Stored dataset items:
*** Block opens ***
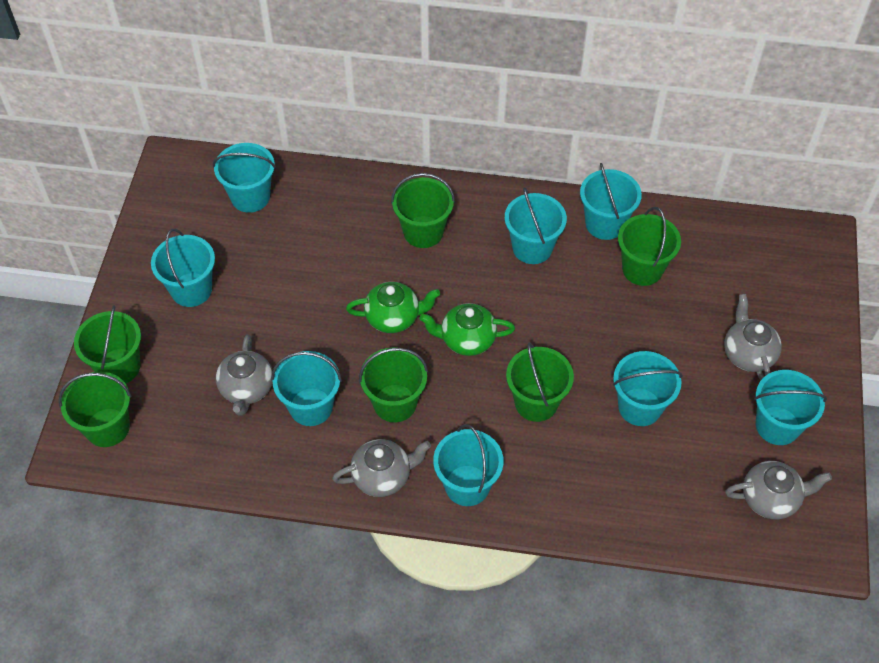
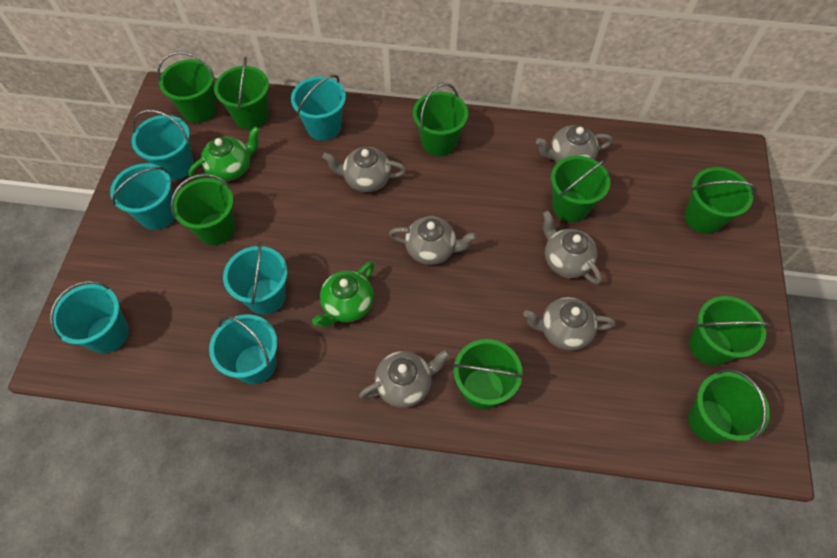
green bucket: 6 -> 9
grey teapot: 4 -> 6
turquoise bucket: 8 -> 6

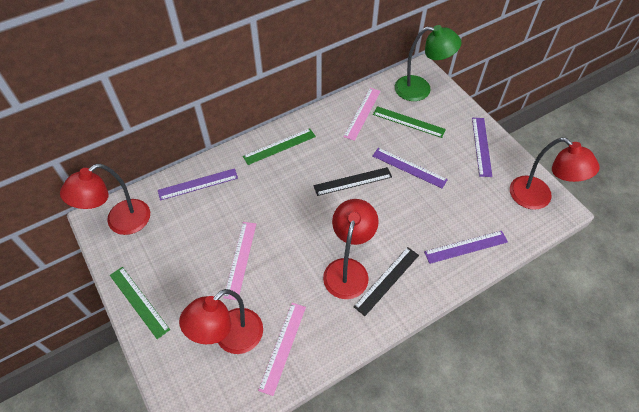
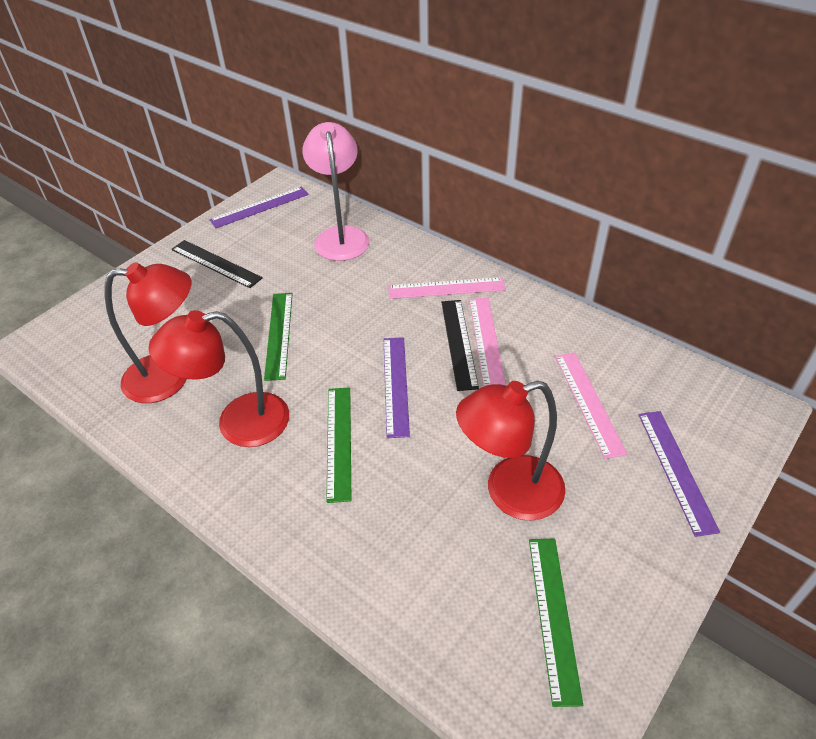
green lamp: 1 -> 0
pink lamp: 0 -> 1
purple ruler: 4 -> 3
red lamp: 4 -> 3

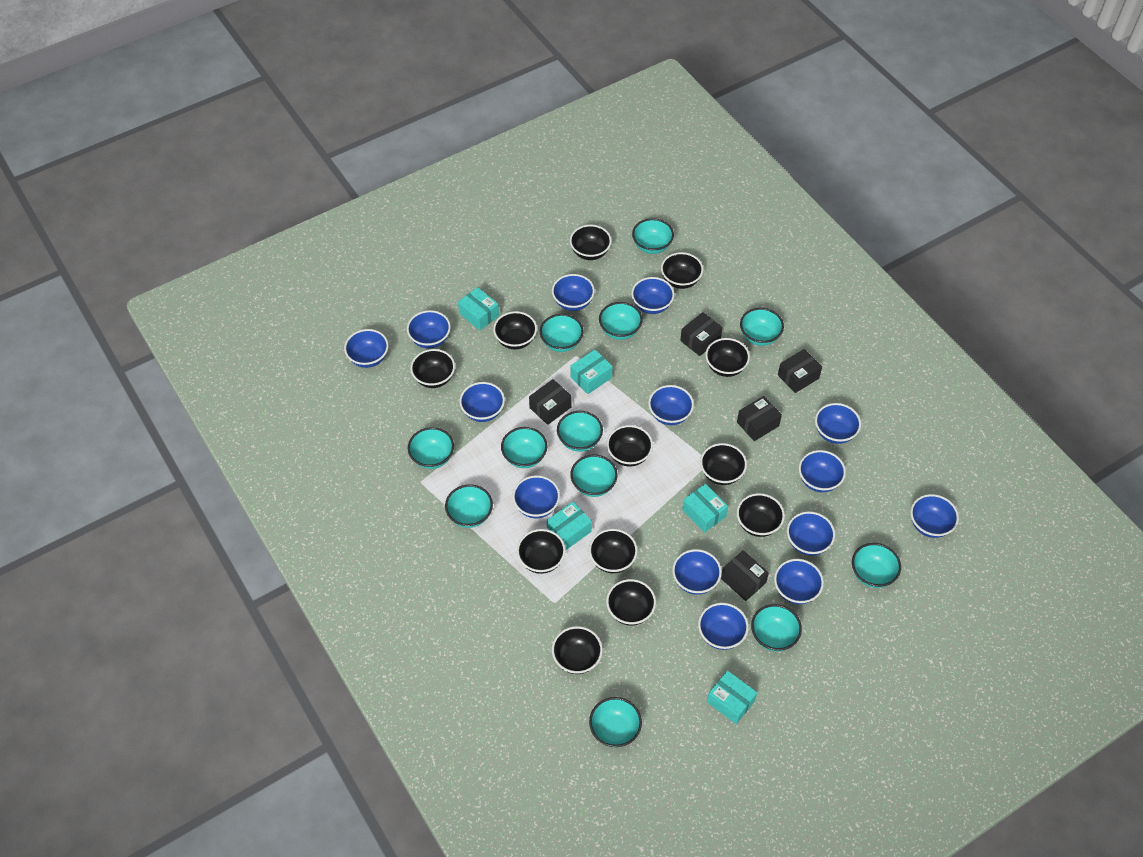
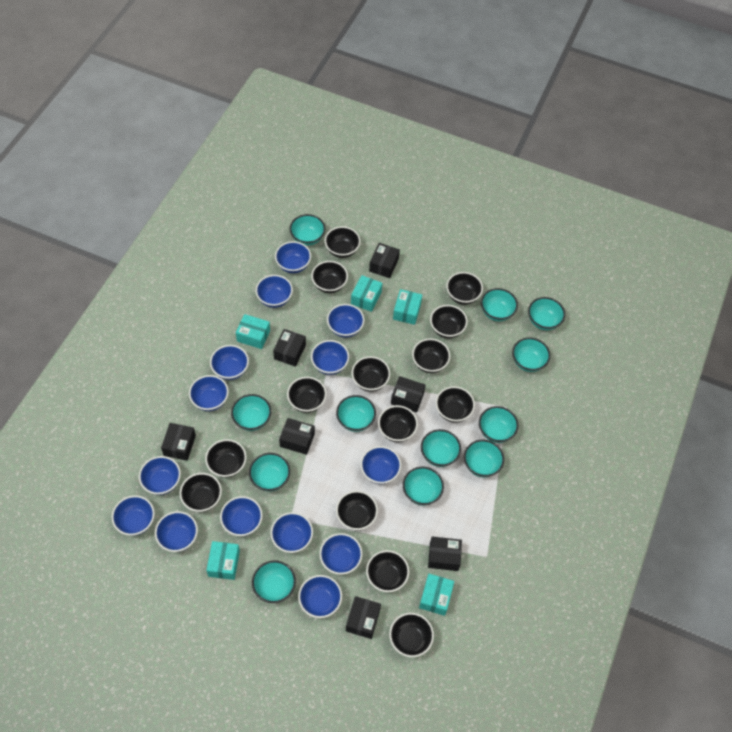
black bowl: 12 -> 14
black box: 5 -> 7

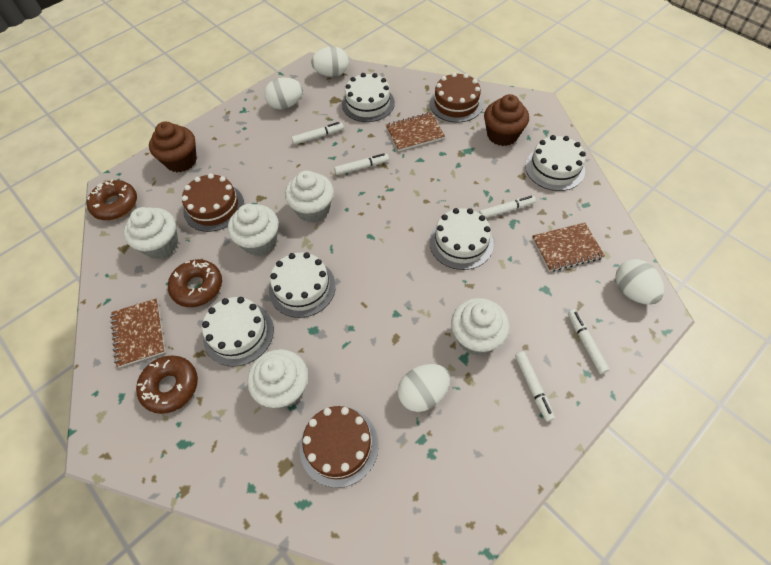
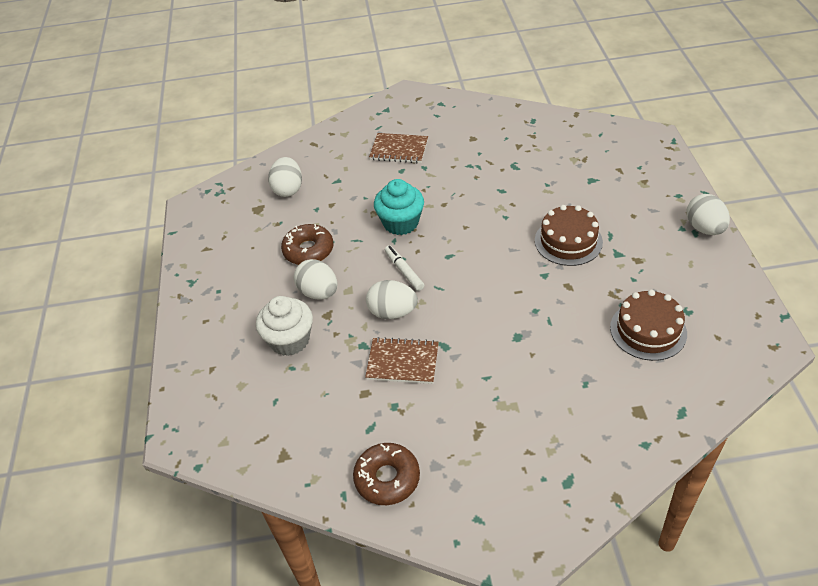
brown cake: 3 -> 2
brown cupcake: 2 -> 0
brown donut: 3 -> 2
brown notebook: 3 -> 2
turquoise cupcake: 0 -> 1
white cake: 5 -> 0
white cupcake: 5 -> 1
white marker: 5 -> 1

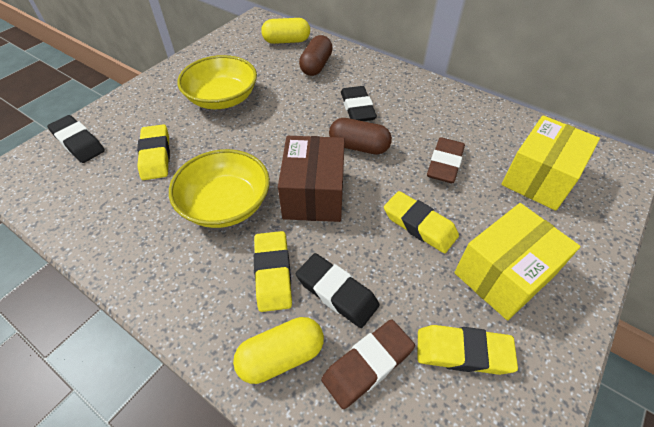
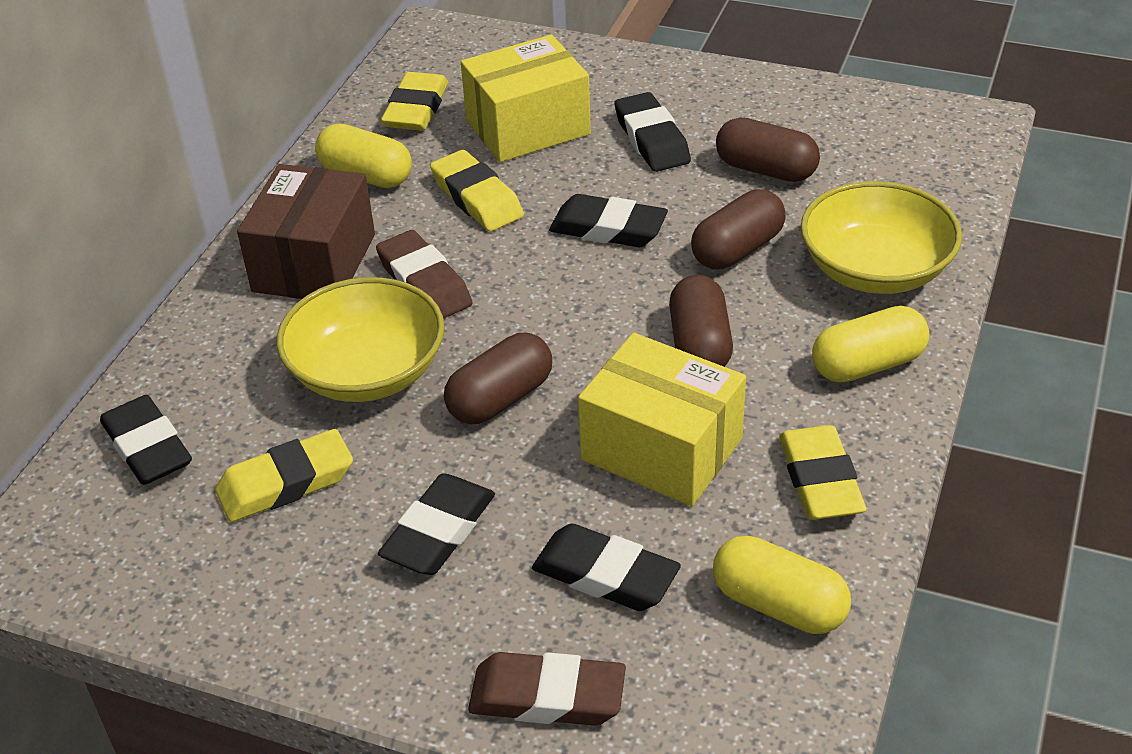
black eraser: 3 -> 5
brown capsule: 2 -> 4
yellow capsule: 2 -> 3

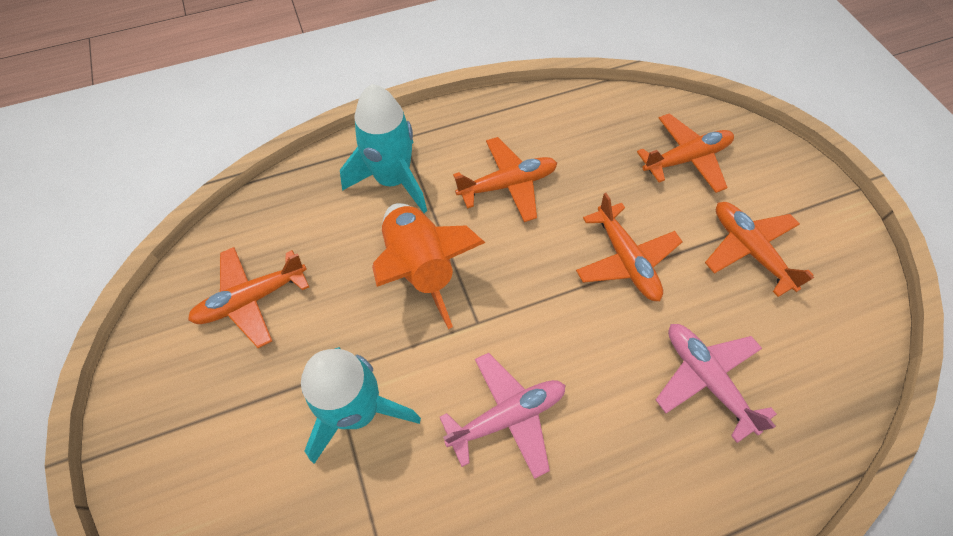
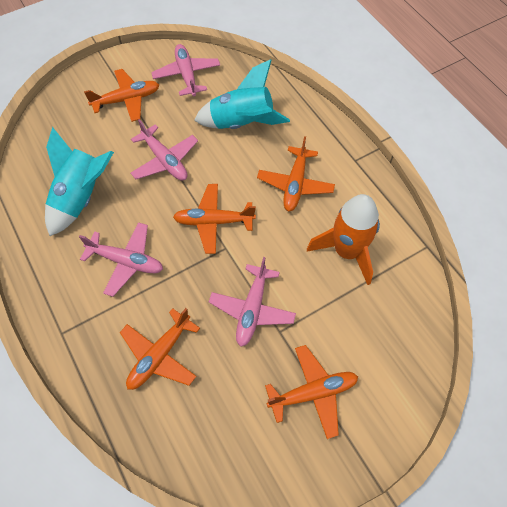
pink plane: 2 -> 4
*** Block closes ***
(TASK STATEMENT):
From the opening line of the entries, copy each line exactly until the line with "black eraser: 3 -> 5", which is copied as well; leave out pictures.

(SOLUTION FOR THIS EXERCISE):
green bucket: 6 -> 9
grey teapot: 4 -> 6
turquoise bucket: 8 -> 6

green lamp: 1 -> 0
pink lamp: 0 -> 1
purple ruler: 4 -> 3
red lamp: 4 -> 3

black bowl: 12 -> 14
black box: 5 -> 7

brown cake: 3 -> 2
brown cupcake: 2 -> 0
brown donut: 3 -> 2
brown notebook: 3 -> 2
turquoise cupcake: 0 -> 1
white cake: 5 -> 0
white cupcake: 5 -> 1
white marker: 5 -> 1

black eraser: 3 -> 5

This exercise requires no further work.